What to produce. Every line of the records that holds the word "minus" should be copied out.

[Record set Boundary: Start]

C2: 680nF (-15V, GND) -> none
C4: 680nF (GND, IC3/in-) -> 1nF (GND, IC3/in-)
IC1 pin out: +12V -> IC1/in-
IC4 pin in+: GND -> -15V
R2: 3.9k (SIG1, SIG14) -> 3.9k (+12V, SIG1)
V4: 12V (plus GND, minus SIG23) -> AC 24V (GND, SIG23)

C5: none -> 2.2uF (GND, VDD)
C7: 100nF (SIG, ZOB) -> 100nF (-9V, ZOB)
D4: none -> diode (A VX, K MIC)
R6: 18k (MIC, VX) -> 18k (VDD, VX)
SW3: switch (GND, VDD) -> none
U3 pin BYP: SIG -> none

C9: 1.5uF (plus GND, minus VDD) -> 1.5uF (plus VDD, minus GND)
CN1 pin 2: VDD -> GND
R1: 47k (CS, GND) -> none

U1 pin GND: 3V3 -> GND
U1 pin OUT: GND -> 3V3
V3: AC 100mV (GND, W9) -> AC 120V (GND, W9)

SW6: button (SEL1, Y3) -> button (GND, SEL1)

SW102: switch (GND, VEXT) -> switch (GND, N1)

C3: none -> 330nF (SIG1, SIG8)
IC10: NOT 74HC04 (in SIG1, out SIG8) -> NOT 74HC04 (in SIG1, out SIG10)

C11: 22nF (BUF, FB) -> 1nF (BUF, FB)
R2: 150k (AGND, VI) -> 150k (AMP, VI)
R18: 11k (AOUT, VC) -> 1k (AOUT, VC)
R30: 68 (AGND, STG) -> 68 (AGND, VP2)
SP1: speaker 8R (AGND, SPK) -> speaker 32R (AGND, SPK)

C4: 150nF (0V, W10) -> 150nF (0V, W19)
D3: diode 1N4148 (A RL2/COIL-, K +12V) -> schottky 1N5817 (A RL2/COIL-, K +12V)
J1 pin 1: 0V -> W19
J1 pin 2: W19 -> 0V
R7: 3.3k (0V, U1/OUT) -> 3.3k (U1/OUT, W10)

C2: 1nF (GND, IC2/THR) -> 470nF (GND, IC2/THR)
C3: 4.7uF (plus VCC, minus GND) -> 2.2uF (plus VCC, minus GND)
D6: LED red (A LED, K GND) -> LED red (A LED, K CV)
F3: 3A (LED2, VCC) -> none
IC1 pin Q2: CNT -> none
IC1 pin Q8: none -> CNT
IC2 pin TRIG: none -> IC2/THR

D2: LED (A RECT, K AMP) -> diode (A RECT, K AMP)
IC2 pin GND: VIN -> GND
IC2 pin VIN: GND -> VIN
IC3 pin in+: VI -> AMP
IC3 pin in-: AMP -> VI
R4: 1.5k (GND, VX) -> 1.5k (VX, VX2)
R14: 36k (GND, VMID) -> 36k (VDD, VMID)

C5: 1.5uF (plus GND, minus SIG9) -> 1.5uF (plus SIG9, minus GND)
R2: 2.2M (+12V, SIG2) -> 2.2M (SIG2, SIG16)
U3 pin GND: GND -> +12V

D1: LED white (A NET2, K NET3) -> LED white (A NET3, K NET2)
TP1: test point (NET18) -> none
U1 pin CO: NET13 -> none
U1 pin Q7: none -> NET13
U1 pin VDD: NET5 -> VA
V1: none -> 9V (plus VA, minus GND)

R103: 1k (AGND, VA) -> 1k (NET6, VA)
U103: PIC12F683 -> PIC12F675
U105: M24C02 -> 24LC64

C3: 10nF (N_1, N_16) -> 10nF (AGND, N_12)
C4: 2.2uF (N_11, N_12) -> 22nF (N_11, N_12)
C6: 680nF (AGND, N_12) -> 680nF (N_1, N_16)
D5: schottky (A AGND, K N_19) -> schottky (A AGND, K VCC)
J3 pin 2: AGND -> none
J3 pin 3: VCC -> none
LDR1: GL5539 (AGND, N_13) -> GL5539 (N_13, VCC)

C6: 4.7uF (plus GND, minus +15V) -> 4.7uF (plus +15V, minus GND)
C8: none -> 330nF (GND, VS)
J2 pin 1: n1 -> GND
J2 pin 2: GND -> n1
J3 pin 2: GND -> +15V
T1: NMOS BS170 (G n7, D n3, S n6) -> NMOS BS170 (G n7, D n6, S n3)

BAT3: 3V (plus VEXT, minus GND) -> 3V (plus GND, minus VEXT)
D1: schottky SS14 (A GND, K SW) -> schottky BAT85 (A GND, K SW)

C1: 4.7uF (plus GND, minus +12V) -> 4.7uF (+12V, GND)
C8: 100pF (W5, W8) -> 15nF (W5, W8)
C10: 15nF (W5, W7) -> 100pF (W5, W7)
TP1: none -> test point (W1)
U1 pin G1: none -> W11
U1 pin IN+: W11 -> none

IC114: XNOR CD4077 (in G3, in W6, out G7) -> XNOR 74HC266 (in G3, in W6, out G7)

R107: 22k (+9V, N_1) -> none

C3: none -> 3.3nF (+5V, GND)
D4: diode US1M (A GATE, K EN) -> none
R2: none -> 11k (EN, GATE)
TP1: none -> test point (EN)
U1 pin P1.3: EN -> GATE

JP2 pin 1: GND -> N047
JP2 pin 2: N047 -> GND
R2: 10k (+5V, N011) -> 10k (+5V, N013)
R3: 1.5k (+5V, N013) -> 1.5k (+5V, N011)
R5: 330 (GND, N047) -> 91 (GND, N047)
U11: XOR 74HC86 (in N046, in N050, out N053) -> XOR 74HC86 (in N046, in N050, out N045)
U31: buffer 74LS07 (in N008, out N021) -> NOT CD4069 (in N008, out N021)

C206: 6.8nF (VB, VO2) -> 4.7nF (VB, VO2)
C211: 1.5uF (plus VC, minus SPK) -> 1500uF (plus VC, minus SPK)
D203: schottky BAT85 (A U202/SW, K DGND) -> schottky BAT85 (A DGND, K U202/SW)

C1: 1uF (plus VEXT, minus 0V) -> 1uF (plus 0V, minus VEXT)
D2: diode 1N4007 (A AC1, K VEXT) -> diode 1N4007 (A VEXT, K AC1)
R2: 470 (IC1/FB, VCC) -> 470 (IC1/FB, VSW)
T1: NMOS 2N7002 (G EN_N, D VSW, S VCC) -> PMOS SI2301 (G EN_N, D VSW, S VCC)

[Record set Boundary: End]

Output.
V4: 12V (plus GND, minus SIG23) -> AC 24V (GND, SIG23)
C9: 1.5uF (plus GND, minus VDD) -> 1.5uF (plus VDD, minus GND)
C3: 4.7uF (plus VCC, minus GND) -> 2.2uF (plus VCC, minus GND)
C5: 1.5uF (plus GND, minus SIG9) -> 1.5uF (plus SIG9, minus GND)
V1: none -> 9V (plus VA, minus GND)
C6: 4.7uF (plus GND, minus +15V) -> 4.7uF (plus +15V, minus GND)
BAT3: 3V (plus VEXT, minus GND) -> 3V (plus GND, minus VEXT)
C1: 4.7uF (plus GND, minus +12V) -> 4.7uF (+12V, GND)
C211: 1.5uF (plus VC, minus SPK) -> 1500uF (plus VC, minus SPK)
C1: 1uF (plus VEXT, minus 0V) -> 1uF (plus 0V, minus VEXT)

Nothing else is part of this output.